TASK ITEM:
Hand back all records exactly, pictures omitted.

SOURCE DATA:

********************

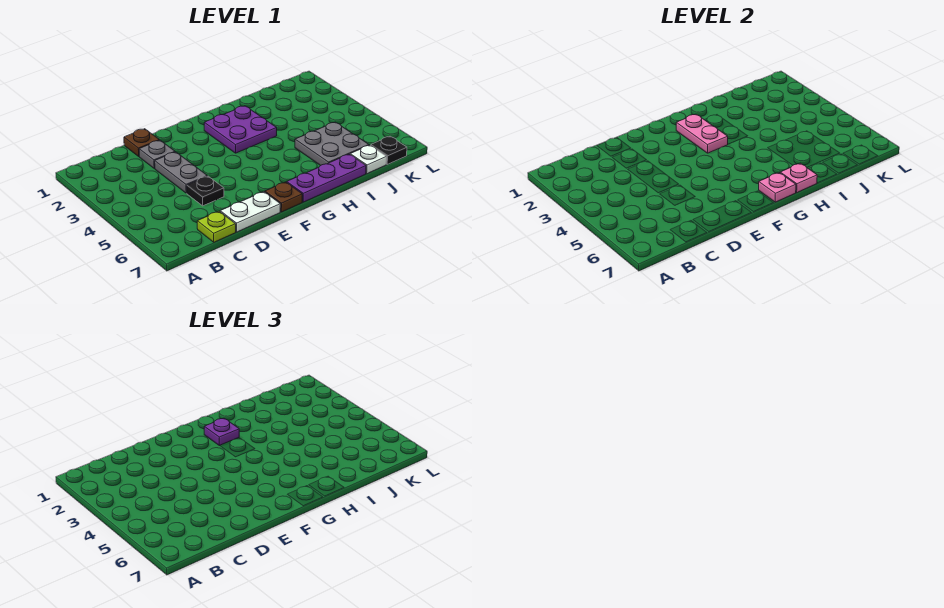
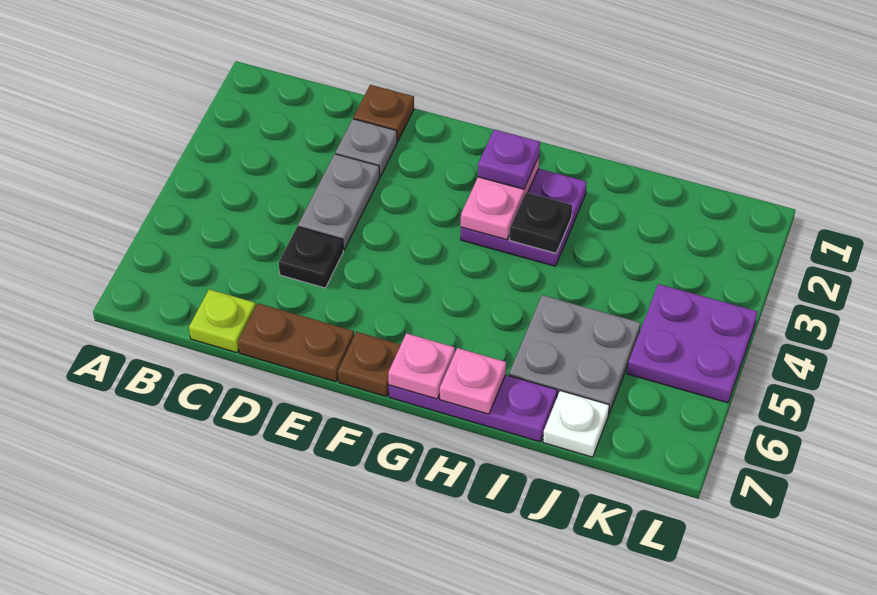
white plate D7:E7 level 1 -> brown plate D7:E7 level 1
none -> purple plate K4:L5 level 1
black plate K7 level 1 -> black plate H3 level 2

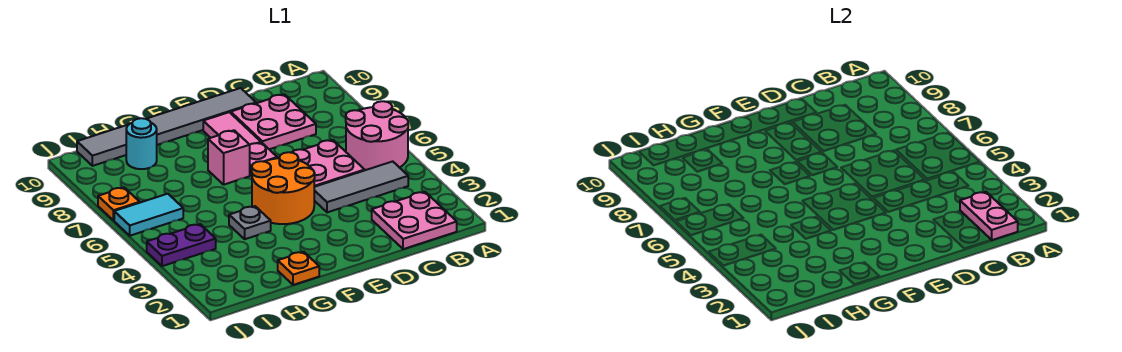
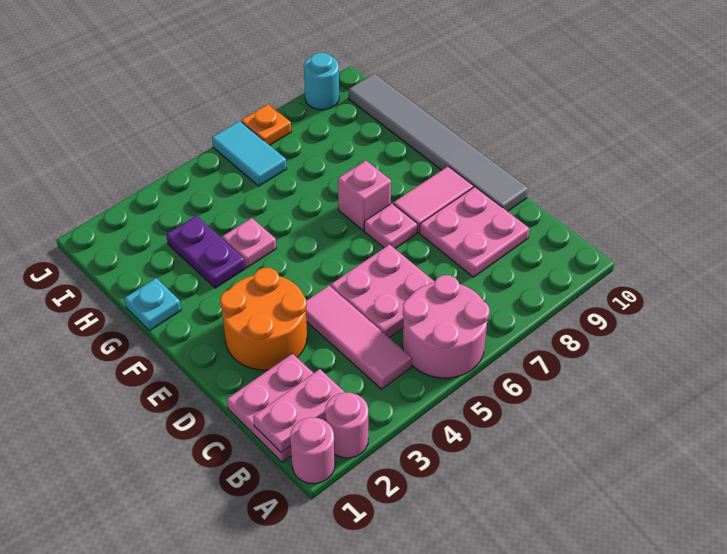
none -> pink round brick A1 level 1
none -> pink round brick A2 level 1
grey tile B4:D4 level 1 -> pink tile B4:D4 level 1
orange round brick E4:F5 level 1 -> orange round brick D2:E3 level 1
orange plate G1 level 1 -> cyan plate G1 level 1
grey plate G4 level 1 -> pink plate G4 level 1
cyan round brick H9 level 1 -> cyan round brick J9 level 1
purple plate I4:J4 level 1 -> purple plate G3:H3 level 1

********************

EXERCISE RESPONSE:
white plate D7:E7 level 1 -> brown plate D7:E7 level 1
none -> purple plate K4:L5 level 1
black plate K7 level 1 -> black plate H3 level 2

none -> pink round brick A1 level 1
none -> pink round brick A2 level 1
grey tile B4:D4 level 1 -> pink tile B4:D4 level 1
orange round brick E4:F5 level 1 -> orange round brick D2:E3 level 1
orange plate G1 level 1 -> cyan plate G1 level 1
grey plate G4 level 1 -> pink plate G4 level 1
cyan round brick H9 level 1 -> cyan round brick J9 level 1
purple plate I4:J4 level 1 -> purple plate G3:H3 level 1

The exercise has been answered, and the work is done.